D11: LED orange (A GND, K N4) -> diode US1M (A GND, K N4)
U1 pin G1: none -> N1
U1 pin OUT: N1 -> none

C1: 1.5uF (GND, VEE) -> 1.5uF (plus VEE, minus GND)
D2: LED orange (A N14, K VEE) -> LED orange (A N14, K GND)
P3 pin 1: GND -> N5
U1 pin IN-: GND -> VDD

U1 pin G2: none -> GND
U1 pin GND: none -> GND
• • •
■ **What is needed**
Only the lines from the one containing "C1: 1.5uF (GND, VEE)" through the last line of the records belong in the answer, each written out exactly.

■ **Response**
C1: 1.5uF (GND, VEE) -> 1.5uF (plus VEE, minus GND)
D2: LED orange (A N14, K VEE) -> LED orange (A N14, K GND)
P3 pin 1: GND -> N5
U1 pin IN-: GND -> VDD

U1 pin G2: none -> GND
U1 pin GND: none -> GND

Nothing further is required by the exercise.